Problem details:
Find the string "down" in the material. Copy every line that has it.

===== Study material

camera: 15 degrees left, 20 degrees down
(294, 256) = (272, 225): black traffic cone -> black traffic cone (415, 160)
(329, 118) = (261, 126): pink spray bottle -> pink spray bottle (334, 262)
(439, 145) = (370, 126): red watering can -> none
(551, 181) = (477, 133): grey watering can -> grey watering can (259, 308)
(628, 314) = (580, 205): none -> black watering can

==========
===== Study material

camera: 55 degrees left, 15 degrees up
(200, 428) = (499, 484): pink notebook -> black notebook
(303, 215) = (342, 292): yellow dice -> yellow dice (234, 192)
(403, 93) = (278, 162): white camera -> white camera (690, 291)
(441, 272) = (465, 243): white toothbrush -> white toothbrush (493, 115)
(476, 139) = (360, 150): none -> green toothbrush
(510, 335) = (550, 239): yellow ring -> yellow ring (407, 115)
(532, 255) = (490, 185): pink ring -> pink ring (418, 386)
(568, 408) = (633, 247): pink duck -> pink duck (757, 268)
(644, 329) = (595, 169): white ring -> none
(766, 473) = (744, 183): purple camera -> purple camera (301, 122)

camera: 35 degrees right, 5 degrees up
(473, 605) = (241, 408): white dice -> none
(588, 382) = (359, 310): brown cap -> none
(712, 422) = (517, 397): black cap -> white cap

==========
===== Study material

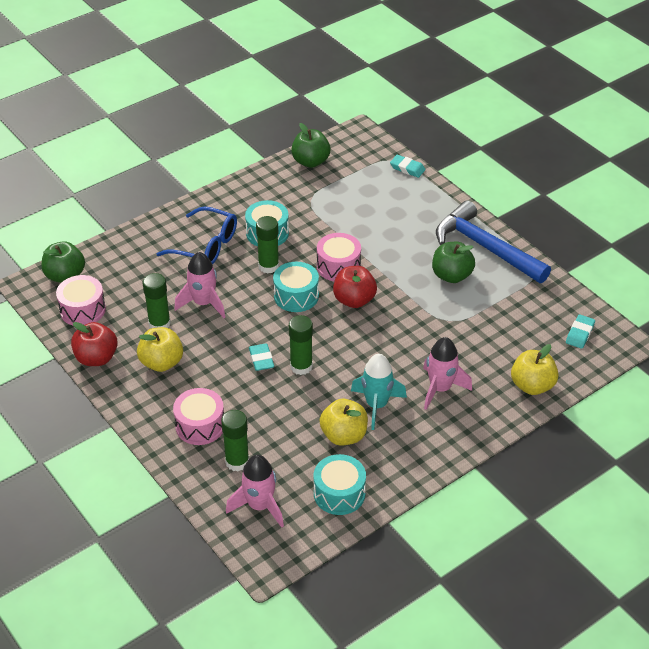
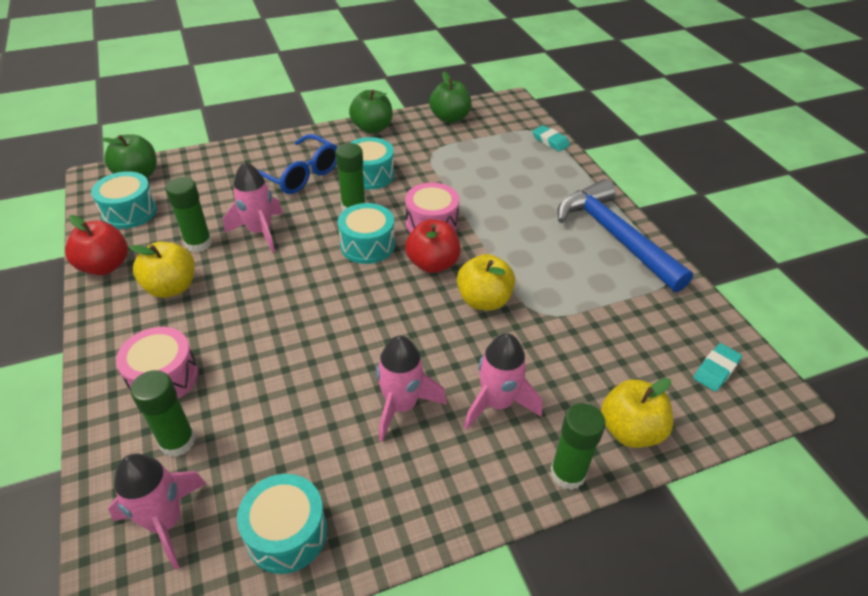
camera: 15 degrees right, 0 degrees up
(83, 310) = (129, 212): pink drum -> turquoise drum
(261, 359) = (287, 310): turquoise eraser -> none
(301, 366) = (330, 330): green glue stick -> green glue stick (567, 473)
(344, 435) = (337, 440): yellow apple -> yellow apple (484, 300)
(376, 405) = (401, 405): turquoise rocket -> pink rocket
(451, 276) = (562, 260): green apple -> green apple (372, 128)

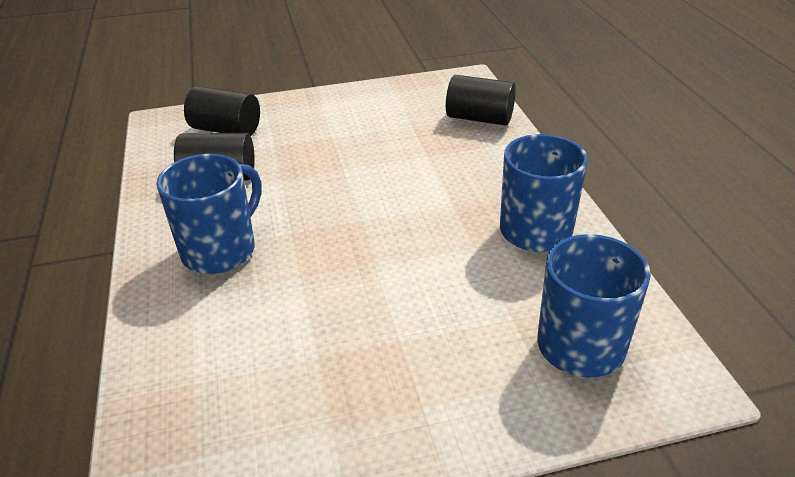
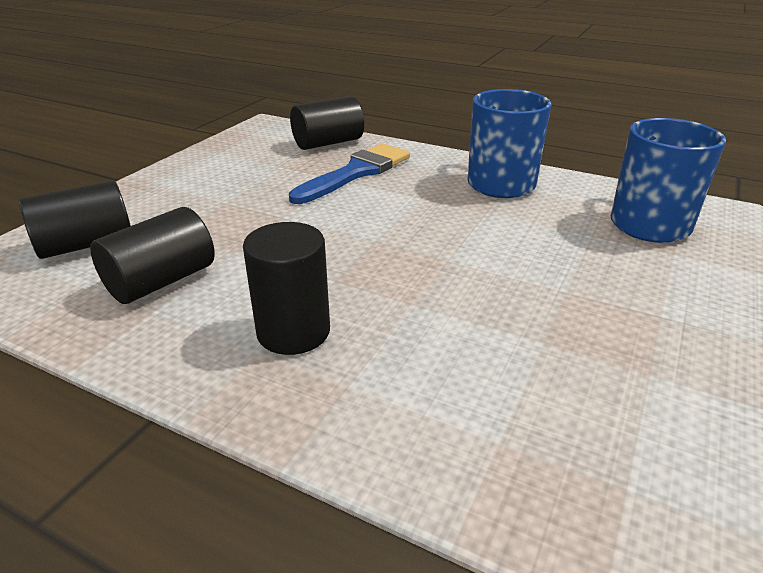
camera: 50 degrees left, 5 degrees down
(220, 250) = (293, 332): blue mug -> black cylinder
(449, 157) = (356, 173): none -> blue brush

==========

Task result:
camera: 15 degrees left, 20 degrees down
camera: 50 degrees left, 5 degrees down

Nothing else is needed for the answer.